Task details: Once you find the line containing "orange goblet [409,370,494,526]" in the data below, copy it and each following line exactly, up to and including the line containing "camera: 120 degrees right, 0 degrees up", and nothing else.

══ Data to process

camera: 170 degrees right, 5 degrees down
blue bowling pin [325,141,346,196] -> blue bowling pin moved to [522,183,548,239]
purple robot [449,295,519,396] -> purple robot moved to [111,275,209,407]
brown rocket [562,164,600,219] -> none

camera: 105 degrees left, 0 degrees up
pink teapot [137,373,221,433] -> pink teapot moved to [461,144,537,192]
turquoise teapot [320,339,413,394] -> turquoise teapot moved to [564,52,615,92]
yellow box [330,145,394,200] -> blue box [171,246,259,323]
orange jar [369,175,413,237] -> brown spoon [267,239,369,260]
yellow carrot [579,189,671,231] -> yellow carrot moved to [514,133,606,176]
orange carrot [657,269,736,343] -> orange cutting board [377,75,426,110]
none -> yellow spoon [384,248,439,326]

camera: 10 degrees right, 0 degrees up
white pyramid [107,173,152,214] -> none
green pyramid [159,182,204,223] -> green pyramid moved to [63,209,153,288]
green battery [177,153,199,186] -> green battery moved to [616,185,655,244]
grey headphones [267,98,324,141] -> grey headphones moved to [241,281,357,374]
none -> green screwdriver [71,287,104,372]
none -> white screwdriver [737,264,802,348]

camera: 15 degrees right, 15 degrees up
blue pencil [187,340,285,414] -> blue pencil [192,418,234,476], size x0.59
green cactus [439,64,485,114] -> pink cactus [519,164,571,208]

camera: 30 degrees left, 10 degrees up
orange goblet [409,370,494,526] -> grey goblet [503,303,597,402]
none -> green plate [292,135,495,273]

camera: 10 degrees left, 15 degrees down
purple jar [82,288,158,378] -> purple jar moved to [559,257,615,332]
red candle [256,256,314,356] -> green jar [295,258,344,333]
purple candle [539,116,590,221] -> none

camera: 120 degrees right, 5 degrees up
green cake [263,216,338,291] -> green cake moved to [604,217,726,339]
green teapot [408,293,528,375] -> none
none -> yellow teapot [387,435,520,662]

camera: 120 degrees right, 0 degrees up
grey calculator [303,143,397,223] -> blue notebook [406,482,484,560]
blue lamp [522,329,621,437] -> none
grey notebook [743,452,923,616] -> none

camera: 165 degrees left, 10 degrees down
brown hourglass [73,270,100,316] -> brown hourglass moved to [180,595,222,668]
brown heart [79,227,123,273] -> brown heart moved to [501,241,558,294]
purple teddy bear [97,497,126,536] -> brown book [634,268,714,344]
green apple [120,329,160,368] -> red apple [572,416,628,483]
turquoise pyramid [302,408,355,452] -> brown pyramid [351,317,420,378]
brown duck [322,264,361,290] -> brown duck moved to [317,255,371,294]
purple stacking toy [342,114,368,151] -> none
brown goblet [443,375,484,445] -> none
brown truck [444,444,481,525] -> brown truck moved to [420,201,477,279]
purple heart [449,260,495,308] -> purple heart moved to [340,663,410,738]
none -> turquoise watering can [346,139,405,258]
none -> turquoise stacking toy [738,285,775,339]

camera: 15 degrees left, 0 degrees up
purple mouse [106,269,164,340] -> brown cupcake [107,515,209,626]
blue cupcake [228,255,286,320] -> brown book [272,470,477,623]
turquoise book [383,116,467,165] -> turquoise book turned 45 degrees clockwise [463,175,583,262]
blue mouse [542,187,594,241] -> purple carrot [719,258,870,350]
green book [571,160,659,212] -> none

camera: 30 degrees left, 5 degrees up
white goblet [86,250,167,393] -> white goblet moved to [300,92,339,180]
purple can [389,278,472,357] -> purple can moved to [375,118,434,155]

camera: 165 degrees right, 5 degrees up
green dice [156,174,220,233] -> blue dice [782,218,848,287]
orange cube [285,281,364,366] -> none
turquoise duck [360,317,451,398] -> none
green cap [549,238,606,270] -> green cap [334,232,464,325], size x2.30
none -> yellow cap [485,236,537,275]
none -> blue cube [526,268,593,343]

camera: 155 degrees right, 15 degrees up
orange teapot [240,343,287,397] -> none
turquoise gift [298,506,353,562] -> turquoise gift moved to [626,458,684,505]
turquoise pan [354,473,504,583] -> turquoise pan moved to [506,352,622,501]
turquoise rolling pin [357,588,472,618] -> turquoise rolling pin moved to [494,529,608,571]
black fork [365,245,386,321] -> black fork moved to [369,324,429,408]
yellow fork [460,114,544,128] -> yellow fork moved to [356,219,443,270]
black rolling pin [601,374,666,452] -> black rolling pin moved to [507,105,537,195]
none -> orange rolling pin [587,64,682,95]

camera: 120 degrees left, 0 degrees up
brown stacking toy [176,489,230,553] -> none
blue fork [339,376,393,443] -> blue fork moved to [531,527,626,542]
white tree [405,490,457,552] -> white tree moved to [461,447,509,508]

════

Expected answer:
orange goblet [409,370,494,526] -> grey goblet [503,303,597,402]
none -> green plate [292,135,495,273]

camera: 10 degrees left, 15 degrees down
purple jar [82,288,158,378] -> purple jar moved to [559,257,615,332]
red candle [256,256,314,356] -> green jar [295,258,344,333]
purple candle [539,116,590,221] -> none

camera: 120 degrees right, 5 degrees up
green cake [263,216,338,291] -> green cake moved to [604,217,726,339]
green teapot [408,293,528,375] -> none
none -> yellow teapot [387,435,520,662]

camera: 120 degrees right, 0 degrees up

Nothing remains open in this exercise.